_WHAT THIS TASK INVOLVES_
In the records that follow, the lines from the one containing "green house [391,212,454,273]" to the one containing "green tree [533,502,586,579]", inclusive, are to be given again exactly.

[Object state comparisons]
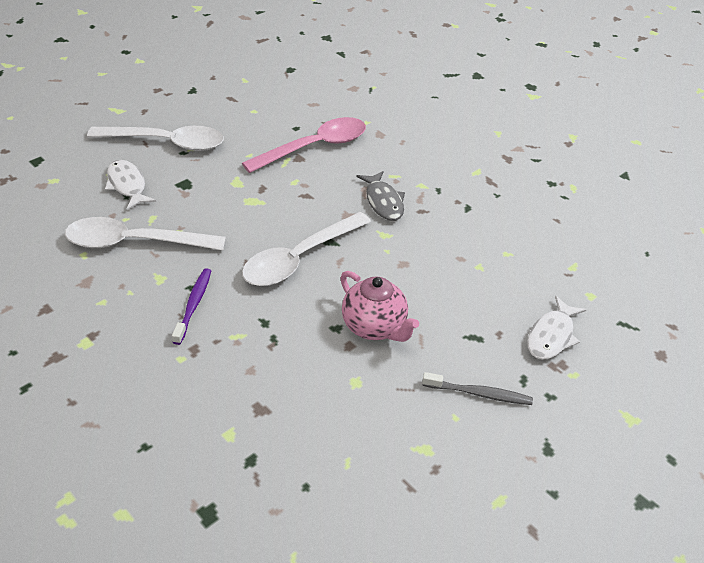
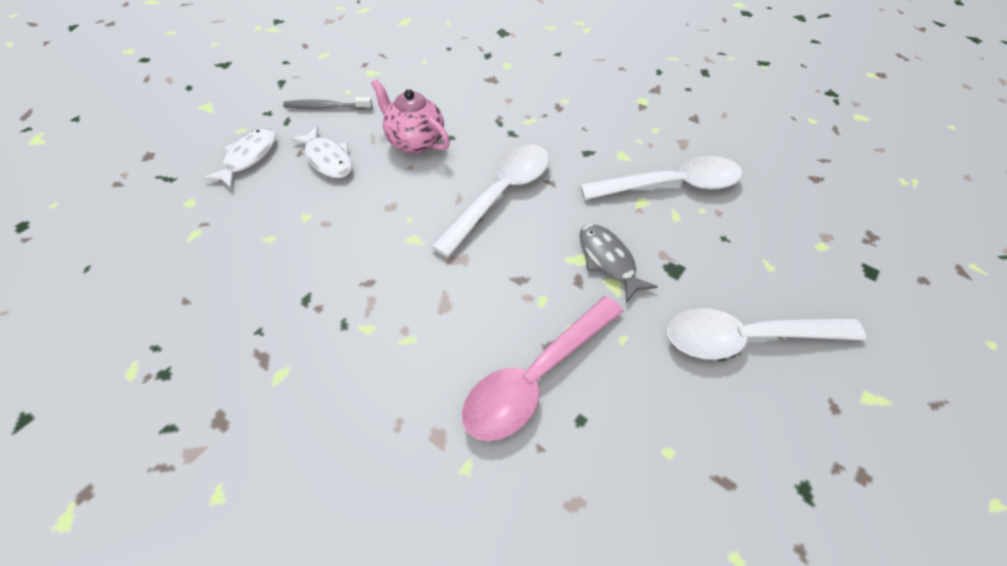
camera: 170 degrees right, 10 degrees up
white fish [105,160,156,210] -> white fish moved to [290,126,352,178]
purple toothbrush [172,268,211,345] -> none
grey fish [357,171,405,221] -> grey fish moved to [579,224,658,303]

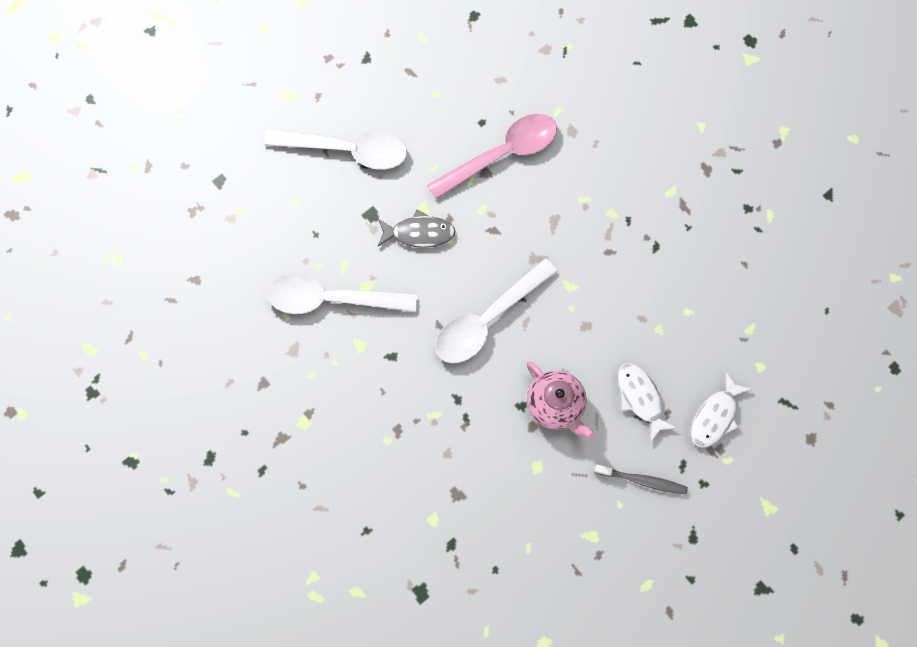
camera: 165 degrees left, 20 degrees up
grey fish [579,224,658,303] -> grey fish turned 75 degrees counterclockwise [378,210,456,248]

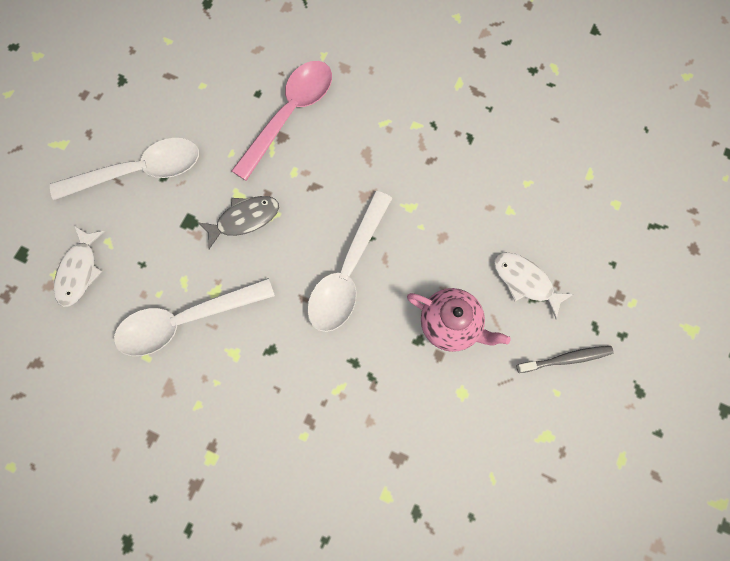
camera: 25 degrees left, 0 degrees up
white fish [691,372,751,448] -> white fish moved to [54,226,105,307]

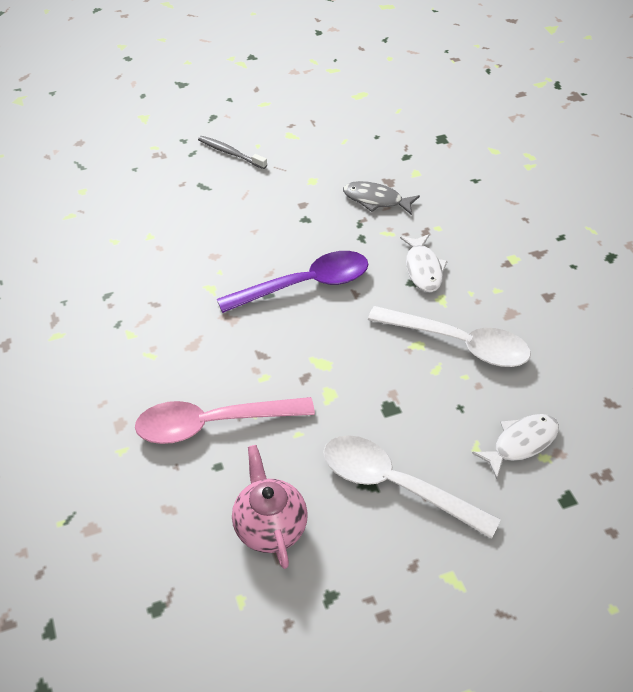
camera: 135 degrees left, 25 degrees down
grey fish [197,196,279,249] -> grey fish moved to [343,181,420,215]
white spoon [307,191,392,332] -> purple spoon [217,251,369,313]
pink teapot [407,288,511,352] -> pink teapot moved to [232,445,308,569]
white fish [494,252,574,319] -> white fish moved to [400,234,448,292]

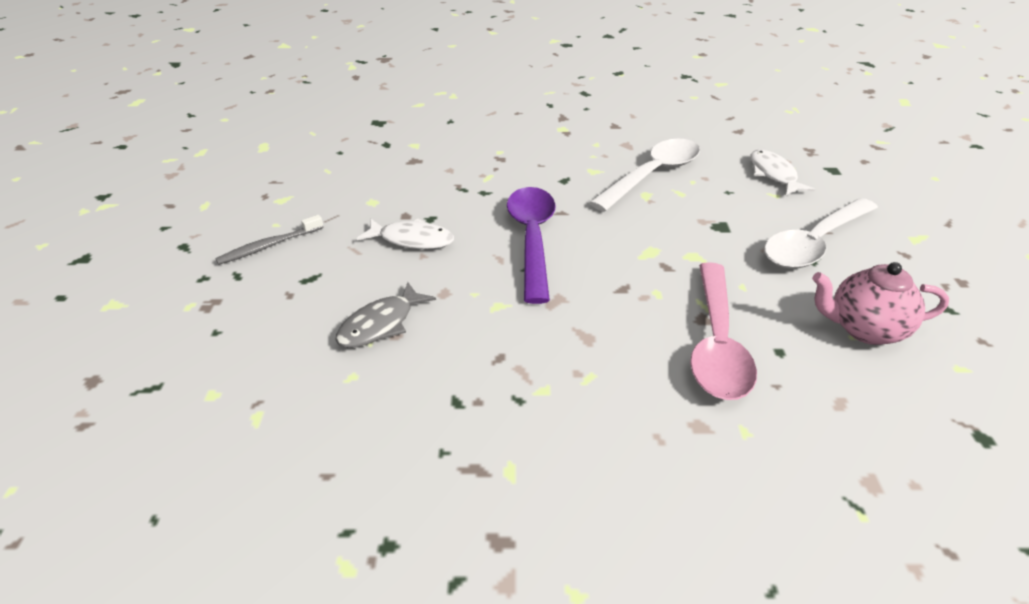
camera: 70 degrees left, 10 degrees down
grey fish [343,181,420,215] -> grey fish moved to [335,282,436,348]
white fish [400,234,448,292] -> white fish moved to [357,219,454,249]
---
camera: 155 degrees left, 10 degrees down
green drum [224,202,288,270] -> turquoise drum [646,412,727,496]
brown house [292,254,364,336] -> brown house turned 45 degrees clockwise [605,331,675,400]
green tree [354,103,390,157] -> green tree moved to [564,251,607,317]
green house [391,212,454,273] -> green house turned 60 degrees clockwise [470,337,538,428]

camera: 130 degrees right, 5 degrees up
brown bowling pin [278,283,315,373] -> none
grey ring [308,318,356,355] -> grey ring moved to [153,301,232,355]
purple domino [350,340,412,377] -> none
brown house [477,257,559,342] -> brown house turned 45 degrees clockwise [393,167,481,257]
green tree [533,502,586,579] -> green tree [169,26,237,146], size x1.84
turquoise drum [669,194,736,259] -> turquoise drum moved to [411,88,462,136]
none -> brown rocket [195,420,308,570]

_THE COMPLETED TASK_
green house [391,212,454,273] -> green house turned 60 degrees clockwise [470,337,538,428]

camera: 130 degrees right, 5 degrees up
brown bowling pin [278,283,315,373] -> none
grey ring [308,318,356,355] -> grey ring moved to [153,301,232,355]
purple domino [350,340,412,377] -> none
brown house [477,257,559,342] -> brown house turned 45 degrees clockwise [393,167,481,257]
green tree [533,502,586,579] -> green tree [169,26,237,146], size x1.84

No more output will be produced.